▶ **Exercise objective**
Count the lines in the items that contain the string "italic", treating uppercase and lowercase as distinct, and give only that number.

▶ **Entries taken from a collection**
· · · · · · ·
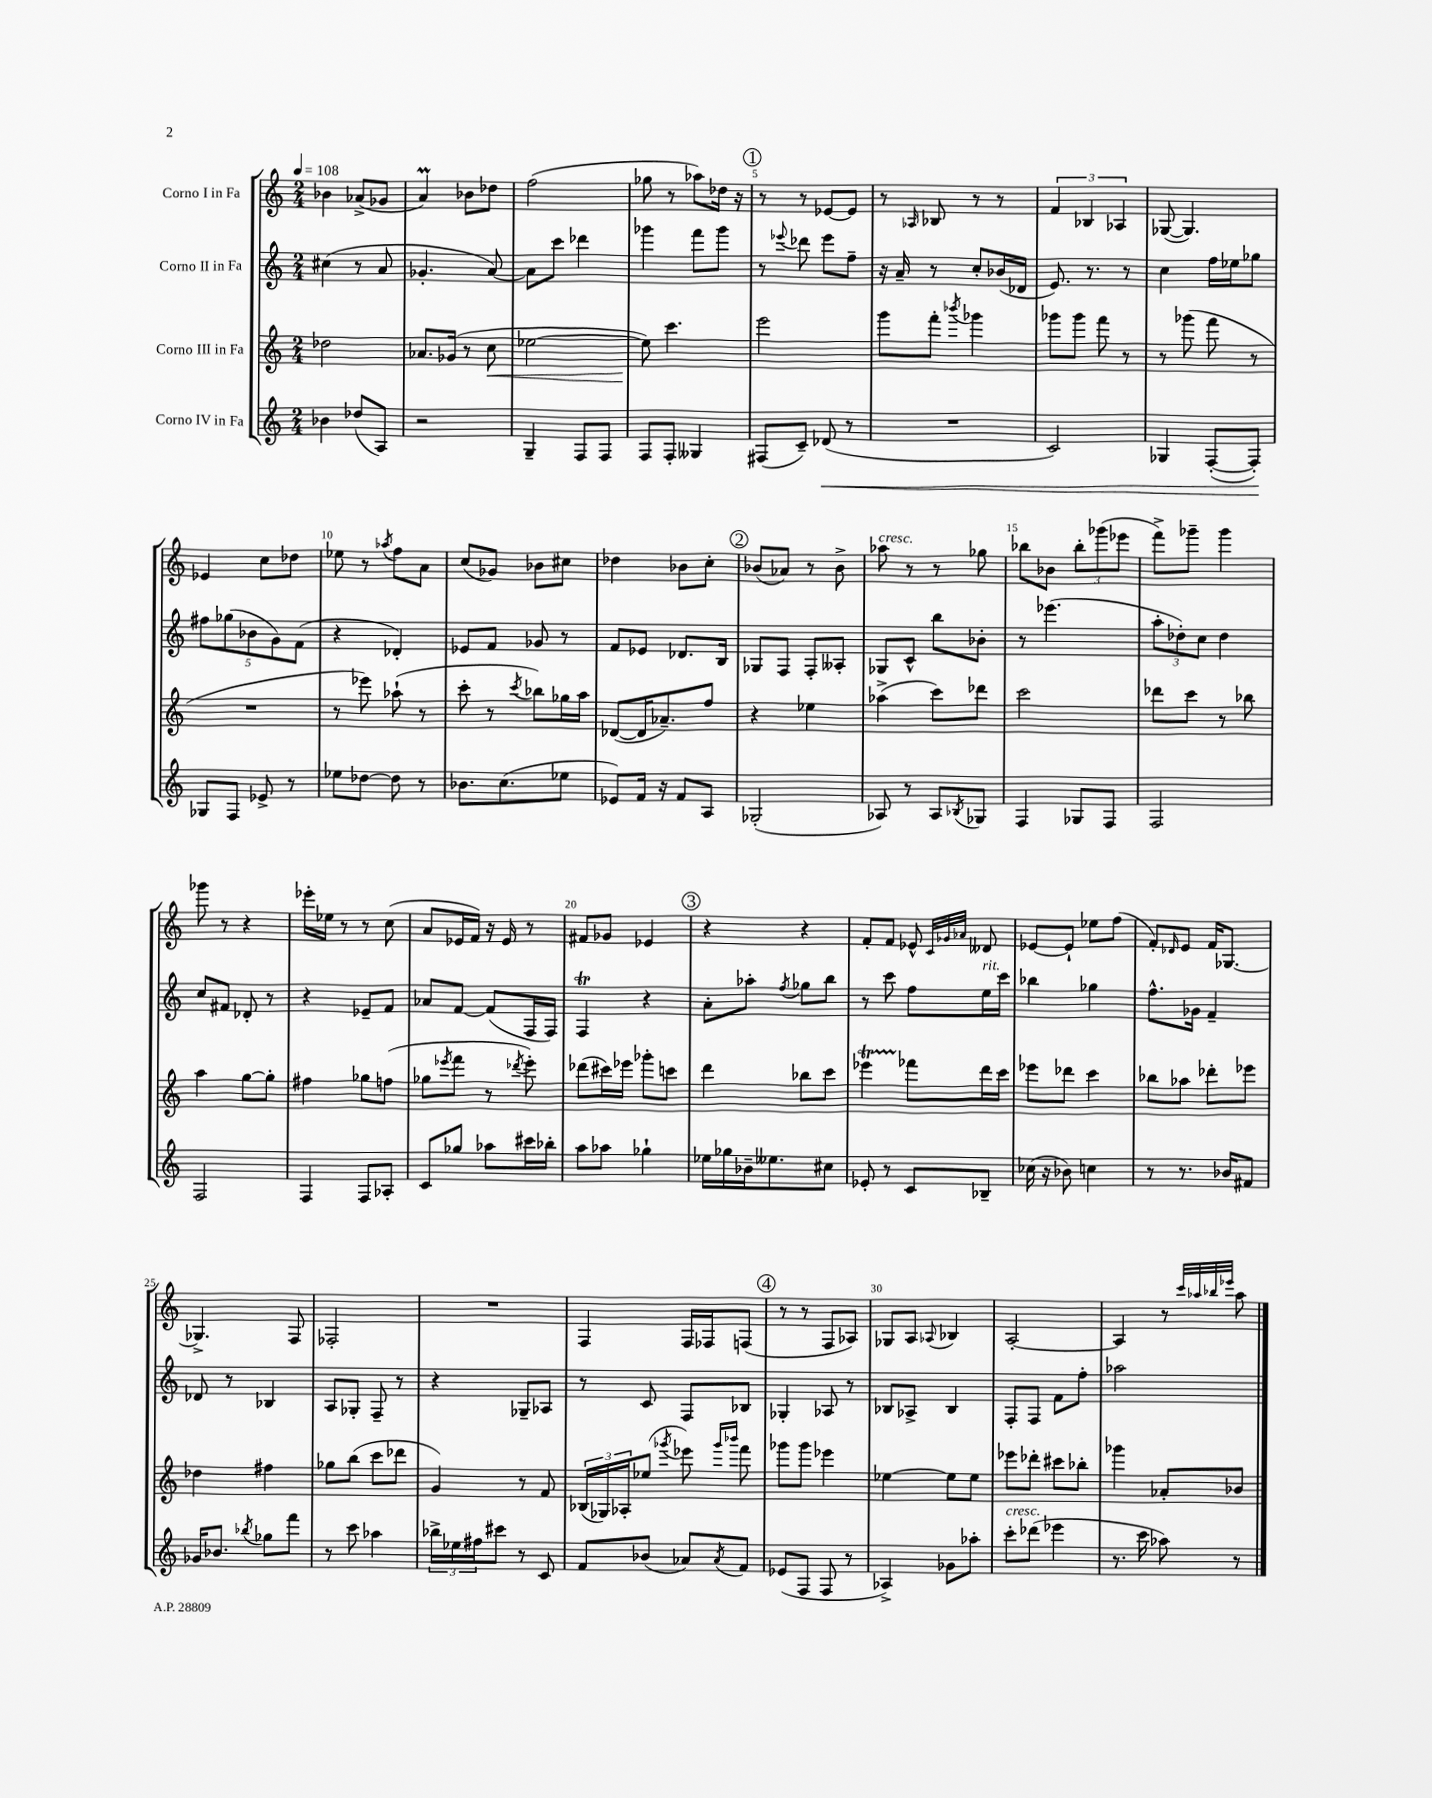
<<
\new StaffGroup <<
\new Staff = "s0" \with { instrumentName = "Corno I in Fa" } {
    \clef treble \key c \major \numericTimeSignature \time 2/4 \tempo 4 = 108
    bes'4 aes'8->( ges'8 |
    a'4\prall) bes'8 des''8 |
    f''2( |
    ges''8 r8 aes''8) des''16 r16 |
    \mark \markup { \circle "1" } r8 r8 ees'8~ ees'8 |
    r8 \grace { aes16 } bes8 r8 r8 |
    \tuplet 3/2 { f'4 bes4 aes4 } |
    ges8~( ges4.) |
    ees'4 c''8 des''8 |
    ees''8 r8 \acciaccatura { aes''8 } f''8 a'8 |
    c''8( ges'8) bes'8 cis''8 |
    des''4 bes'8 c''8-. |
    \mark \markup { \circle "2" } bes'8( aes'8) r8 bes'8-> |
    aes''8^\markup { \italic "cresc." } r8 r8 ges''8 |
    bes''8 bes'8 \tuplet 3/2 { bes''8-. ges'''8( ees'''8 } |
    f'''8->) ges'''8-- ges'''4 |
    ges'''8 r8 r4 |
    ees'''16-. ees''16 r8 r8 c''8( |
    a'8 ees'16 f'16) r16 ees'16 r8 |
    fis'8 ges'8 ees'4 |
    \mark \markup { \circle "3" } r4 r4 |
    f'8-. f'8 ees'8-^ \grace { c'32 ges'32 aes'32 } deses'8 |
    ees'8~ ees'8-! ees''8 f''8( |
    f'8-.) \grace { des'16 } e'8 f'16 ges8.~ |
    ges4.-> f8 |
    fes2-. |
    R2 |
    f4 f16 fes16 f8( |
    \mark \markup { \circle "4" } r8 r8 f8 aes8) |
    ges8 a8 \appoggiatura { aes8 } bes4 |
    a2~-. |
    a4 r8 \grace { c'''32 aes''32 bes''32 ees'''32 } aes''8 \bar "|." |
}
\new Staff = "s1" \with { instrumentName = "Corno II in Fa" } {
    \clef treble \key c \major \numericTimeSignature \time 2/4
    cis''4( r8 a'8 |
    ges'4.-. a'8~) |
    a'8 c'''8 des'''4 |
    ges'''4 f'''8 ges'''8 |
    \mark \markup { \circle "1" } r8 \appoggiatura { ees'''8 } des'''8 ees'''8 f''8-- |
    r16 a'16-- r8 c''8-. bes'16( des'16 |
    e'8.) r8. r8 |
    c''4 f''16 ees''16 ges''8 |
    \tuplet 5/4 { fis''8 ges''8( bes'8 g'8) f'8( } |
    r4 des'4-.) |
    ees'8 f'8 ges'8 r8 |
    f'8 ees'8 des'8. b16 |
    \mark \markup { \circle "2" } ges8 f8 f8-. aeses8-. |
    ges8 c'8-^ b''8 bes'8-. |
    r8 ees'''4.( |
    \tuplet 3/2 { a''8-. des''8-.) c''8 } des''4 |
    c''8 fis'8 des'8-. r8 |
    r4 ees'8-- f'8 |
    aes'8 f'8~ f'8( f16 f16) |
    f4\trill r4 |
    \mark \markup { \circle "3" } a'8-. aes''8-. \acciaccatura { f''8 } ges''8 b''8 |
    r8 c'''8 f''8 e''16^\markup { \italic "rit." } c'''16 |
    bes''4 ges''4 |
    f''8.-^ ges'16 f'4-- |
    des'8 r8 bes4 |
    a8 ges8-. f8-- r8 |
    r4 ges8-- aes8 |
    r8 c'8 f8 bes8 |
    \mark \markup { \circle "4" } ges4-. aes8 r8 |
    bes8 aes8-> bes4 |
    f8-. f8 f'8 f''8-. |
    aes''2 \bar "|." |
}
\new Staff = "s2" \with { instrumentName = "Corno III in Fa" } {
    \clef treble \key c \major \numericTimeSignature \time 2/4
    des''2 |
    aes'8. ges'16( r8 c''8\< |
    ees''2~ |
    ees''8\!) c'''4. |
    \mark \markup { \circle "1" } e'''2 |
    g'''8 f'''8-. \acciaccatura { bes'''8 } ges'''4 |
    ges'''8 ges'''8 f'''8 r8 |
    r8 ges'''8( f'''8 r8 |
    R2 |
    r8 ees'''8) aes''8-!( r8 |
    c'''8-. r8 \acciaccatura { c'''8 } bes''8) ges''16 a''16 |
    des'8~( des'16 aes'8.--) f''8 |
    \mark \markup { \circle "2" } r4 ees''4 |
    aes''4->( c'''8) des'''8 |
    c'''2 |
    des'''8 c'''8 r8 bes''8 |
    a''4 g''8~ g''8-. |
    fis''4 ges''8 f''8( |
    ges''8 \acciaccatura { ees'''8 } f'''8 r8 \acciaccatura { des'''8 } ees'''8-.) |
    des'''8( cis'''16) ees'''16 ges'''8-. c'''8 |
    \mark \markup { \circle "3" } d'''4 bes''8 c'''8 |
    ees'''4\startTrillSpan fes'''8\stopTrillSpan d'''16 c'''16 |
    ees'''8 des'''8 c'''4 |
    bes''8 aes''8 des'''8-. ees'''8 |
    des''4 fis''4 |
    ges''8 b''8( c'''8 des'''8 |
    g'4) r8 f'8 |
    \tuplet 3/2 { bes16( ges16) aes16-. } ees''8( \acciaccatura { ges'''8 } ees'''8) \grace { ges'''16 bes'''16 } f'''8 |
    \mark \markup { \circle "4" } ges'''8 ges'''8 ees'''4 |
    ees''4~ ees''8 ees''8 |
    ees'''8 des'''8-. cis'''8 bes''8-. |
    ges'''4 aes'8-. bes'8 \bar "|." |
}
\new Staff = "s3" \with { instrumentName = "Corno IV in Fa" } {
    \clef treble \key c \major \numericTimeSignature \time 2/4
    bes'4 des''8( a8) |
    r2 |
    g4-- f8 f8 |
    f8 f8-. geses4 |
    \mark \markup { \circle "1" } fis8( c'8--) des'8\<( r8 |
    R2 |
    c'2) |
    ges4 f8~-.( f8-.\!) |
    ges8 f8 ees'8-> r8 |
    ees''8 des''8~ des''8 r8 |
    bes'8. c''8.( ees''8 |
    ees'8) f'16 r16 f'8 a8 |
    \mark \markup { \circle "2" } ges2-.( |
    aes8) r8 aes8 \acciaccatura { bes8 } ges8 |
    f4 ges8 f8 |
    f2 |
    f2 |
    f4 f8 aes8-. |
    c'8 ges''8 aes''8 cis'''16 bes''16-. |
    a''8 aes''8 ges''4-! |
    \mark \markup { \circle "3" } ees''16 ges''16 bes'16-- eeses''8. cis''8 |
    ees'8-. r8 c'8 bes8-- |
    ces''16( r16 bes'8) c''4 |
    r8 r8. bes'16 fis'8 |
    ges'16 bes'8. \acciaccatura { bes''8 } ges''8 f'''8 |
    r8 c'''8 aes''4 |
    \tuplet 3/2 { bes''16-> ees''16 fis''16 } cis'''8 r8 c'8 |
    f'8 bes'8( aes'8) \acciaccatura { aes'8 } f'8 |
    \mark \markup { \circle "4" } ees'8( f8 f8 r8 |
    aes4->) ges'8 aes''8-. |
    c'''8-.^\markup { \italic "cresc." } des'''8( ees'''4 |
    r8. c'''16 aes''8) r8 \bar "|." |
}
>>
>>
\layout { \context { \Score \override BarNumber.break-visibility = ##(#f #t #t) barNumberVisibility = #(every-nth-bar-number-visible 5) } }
· · · · · · ·
▶ **Reply to the exercise**
3